*To do*
The full set of entries below should be transcribed exactly.

*Exercise data*
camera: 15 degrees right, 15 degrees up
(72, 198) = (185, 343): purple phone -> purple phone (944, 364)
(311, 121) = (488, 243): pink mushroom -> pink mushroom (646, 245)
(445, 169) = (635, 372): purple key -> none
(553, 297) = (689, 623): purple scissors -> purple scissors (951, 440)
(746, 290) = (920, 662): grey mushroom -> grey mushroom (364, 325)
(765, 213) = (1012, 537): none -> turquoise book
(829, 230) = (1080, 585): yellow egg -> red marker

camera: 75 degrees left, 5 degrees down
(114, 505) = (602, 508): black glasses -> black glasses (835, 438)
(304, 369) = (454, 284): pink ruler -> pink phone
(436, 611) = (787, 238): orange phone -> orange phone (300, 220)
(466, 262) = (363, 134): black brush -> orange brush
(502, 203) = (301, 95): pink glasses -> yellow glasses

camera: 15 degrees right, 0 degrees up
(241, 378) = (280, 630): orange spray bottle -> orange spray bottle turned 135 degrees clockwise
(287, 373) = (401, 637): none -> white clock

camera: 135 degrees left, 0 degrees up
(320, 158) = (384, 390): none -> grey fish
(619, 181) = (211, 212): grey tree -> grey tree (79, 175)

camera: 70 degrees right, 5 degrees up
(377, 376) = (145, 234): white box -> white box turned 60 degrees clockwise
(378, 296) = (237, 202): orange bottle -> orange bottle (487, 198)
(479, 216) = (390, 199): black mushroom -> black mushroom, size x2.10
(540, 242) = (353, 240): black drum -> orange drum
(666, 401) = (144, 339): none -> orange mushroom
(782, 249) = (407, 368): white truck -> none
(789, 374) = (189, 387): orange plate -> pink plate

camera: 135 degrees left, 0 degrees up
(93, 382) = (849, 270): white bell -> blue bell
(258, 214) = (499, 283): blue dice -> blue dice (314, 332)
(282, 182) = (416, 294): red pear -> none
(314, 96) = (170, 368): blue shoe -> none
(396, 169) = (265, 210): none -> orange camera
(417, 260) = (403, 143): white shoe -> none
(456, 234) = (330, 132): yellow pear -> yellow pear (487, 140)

*Exercise solution*
camera: 15 degrees right, 15 degrees up
(72, 198) = (185, 343): purple phone -> purple phone (944, 364)
(311, 121) = (488, 243): pink mushroom -> pink mushroom (646, 245)
(445, 169) = (635, 372): purple key -> none
(553, 297) = (689, 623): purple scissors -> purple scissors (951, 440)
(746, 290) = (920, 662): grey mushroom -> grey mushroom (364, 325)
(765, 213) = (1012, 537): none -> turquoise book
(829, 230) = (1080, 585): yellow egg -> red marker

camera: 75 degrees left, 5 degrees down
(114, 505) = (602, 508): black glasses -> black glasses (835, 438)
(304, 369) = (454, 284): pink ruler -> pink phone
(436, 611) = (787, 238): orange phone -> orange phone (300, 220)
(466, 262) = (363, 134): black brush -> orange brush
(502, 203) = (301, 95): pink glasses -> yellow glasses

camera: 15 degrees right, 0 degrees up
(241, 378) = (280, 630): orange spray bottle -> orange spray bottle turned 135 degrees clockwise
(287, 373) = (401, 637): none -> white clock

camera: 135 degrees left, 0 degrees up
(320, 158) = (384, 390): none -> grey fish
(619, 181) = (211, 212): grey tree -> grey tree (79, 175)

camera: 70 degrees right, 5 degrees up
(377, 376) = (145, 234): white box -> white box turned 60 degrees clockwise
(378, 296) = (237, 202): orange bottle -> orange bottle (487, 198)
(479, 216) = (390, 199): black mushroom -> black mushroom, size x2.10
(540, 242) = (353, 240): black drum -> orange drum
(666, 401) = (144, 339): none -> orange mushroom
(782, 249) = (407, 368): white truck -> none
(789, 374) = (189, 387): orange plate -> pink plate

camera: 135 degrees left, 0 degrees up
(93, 382) = (849, 270): white bell -> blue bell
(258, 214) = (499, 283): blue dice -> blue dice (314, 332)
(282, 182) = (416, 294): red pear -> none
(314, 96) = (170, 368): blue shoe -> none
(396, 169) = (265, 210): none -> orange camera
(417, 260) = (403, 143): white shoe -> none
(456, 234) = (330, 132): yellow pear -> yellow pear (487, 140)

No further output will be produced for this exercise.